_The input_
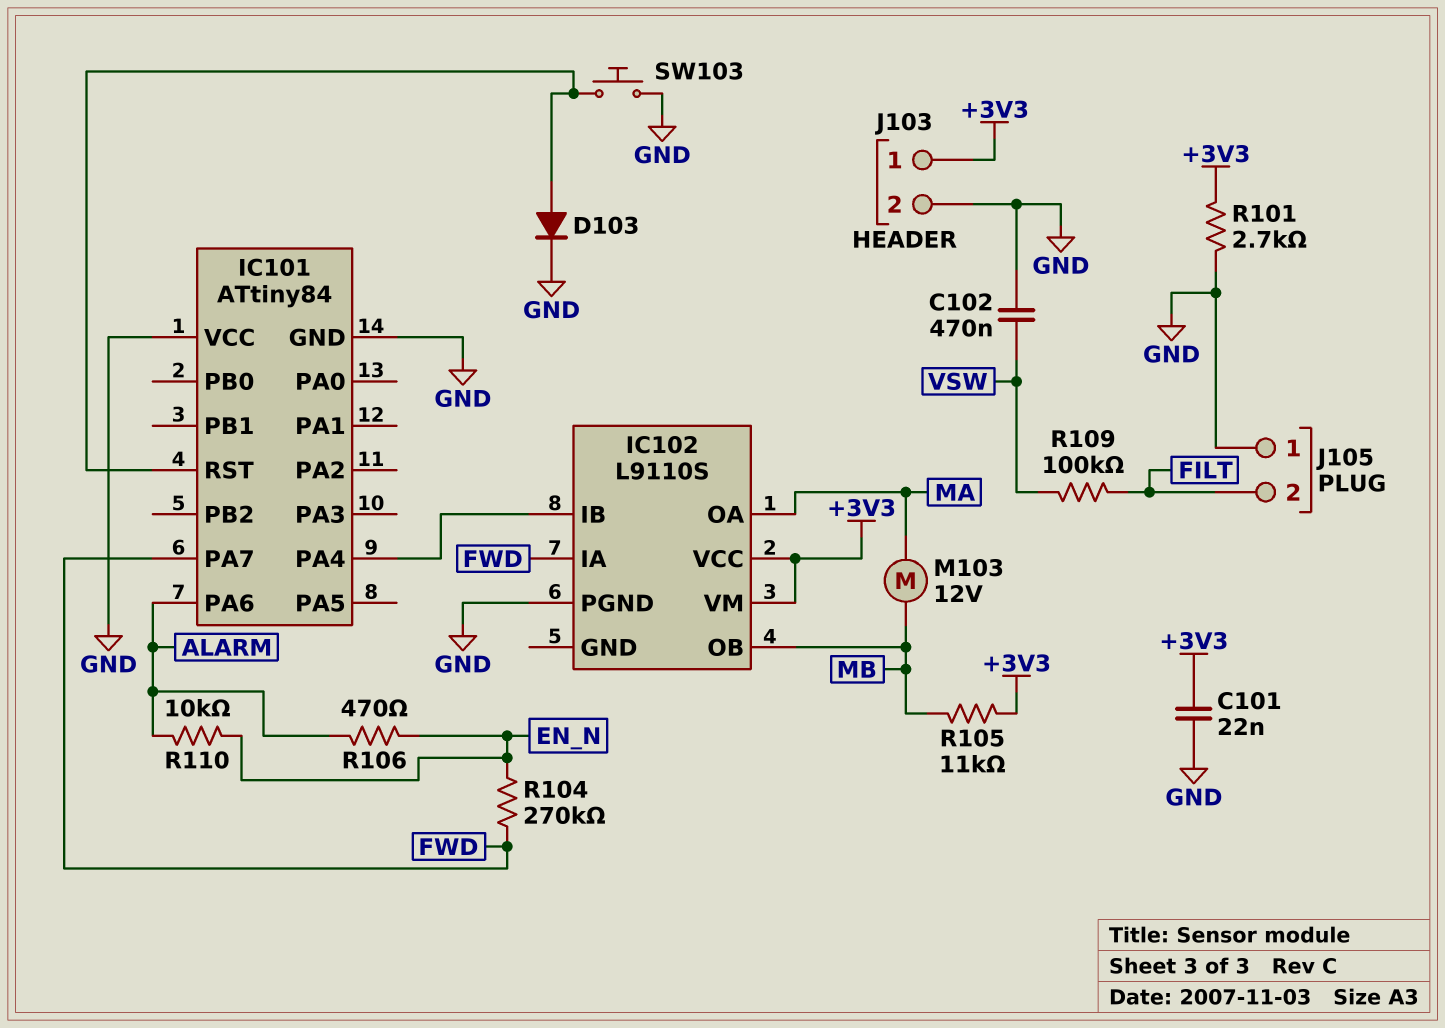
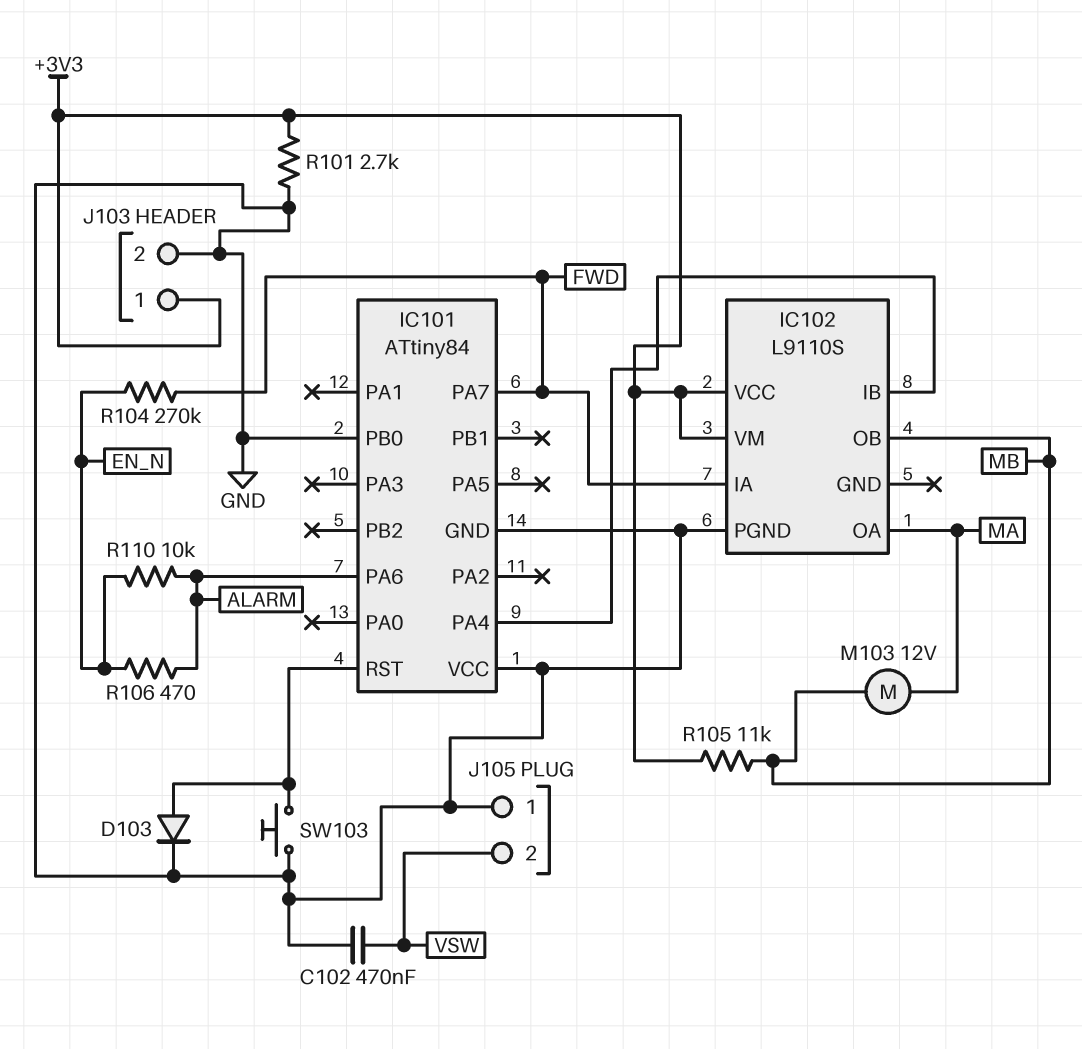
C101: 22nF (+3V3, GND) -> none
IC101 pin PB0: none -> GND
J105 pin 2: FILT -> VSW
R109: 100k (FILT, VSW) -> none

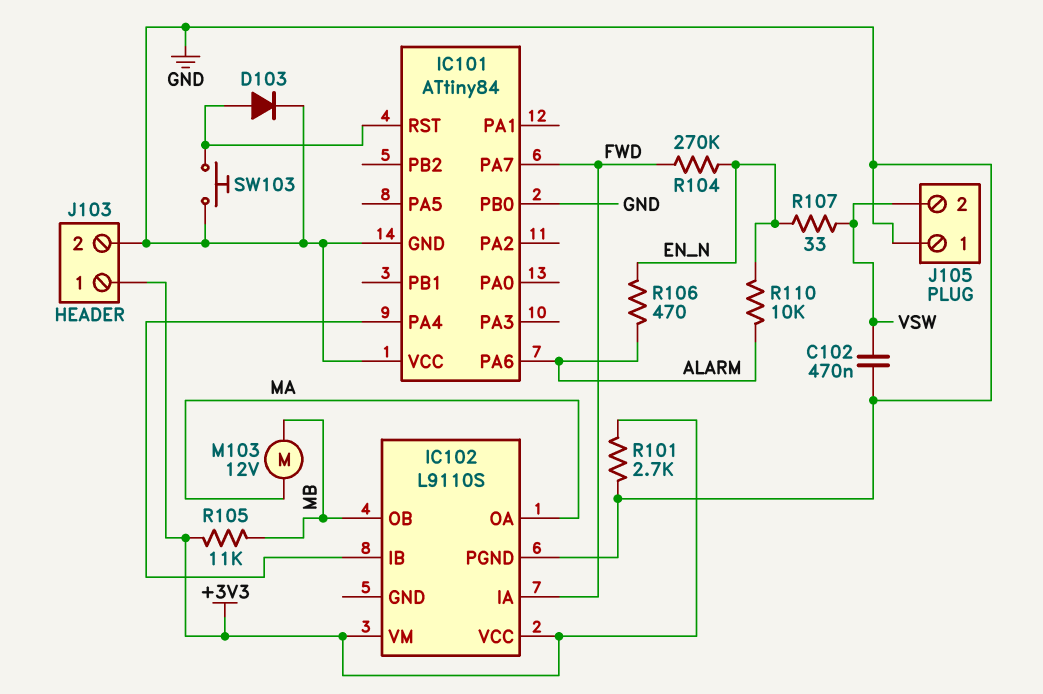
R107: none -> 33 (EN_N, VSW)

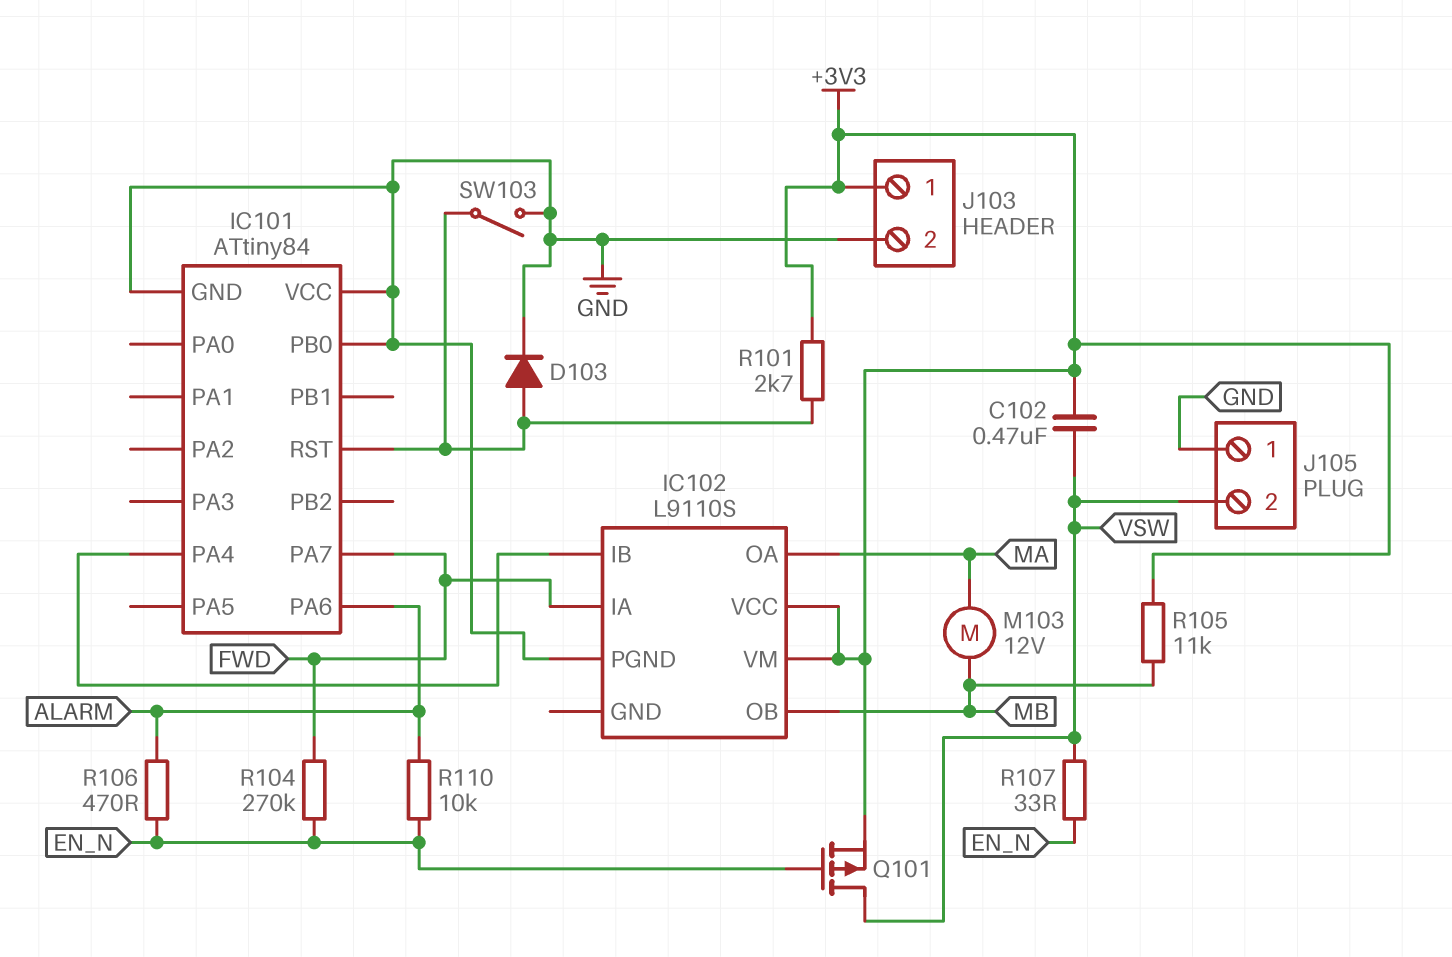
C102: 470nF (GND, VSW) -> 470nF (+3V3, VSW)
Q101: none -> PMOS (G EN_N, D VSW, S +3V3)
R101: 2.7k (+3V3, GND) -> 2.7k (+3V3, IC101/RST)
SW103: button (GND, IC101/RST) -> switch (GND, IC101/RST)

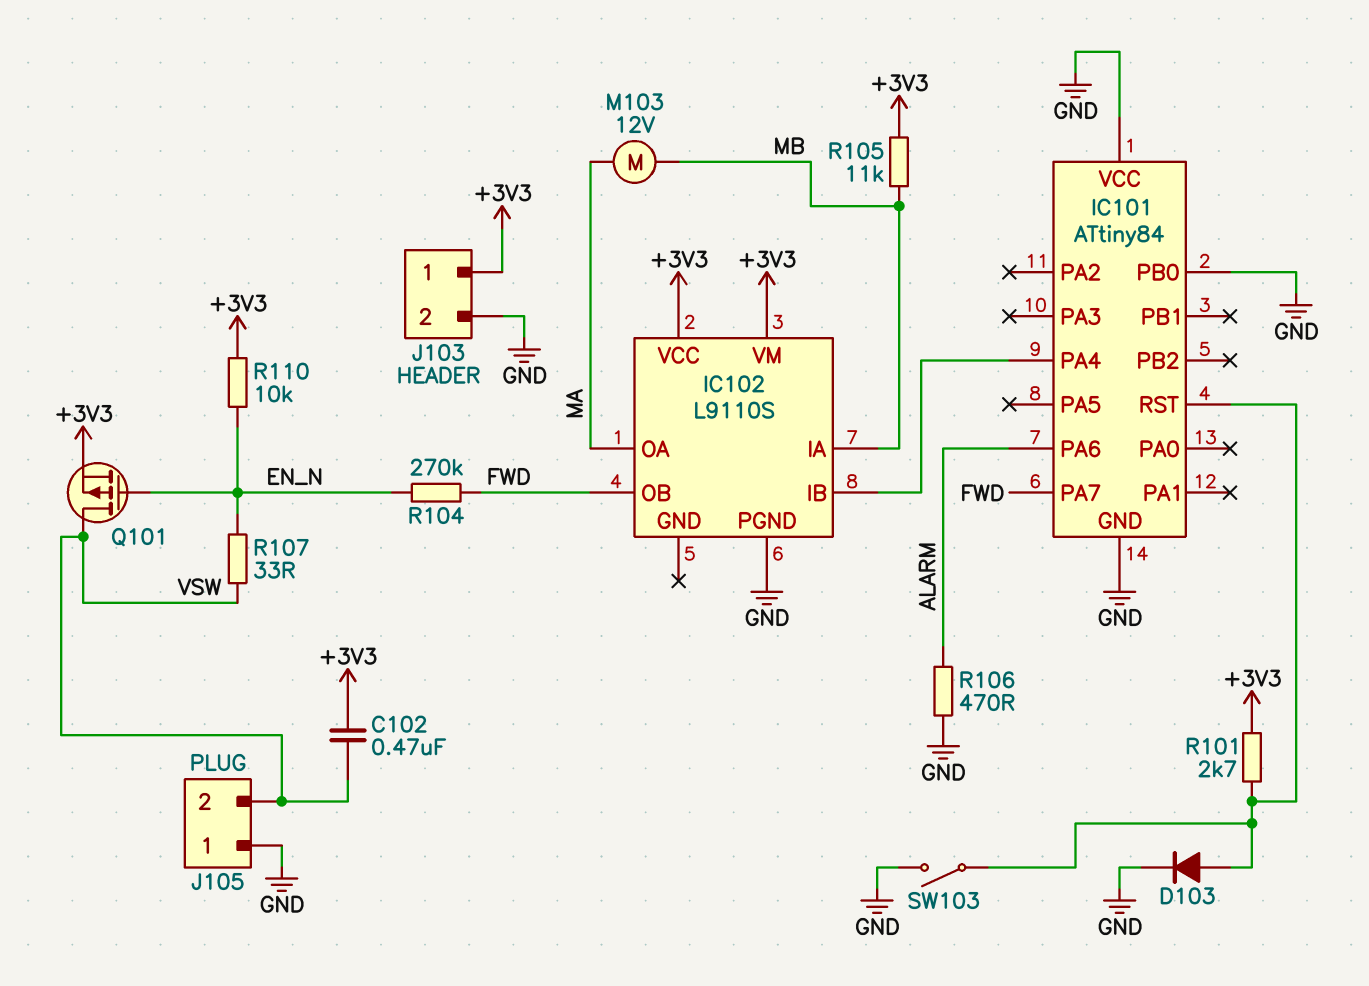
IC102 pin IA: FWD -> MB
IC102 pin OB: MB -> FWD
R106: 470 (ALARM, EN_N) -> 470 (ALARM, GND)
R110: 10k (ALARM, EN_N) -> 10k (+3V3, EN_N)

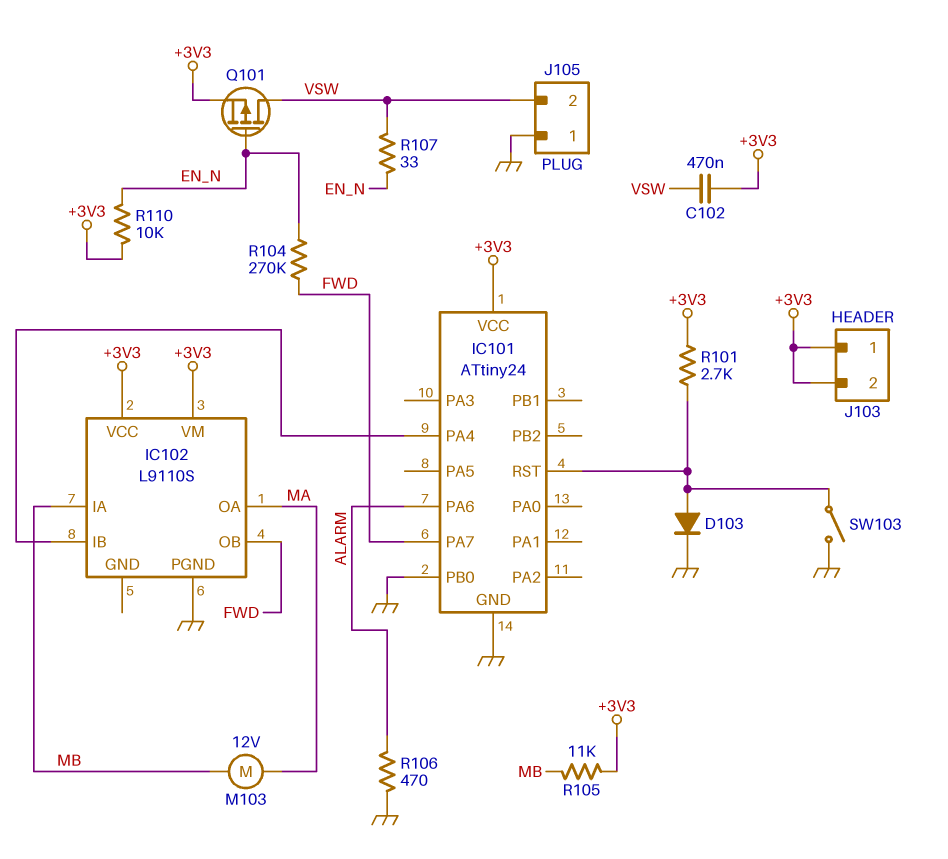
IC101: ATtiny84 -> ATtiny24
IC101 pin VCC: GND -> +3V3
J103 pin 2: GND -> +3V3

_About this task_
Please show all lines from the entries that contain the word "FILT".

_Task result_
J105 pin 2: FILT -> VSW
R109: 100k (FILT, VSW) -> none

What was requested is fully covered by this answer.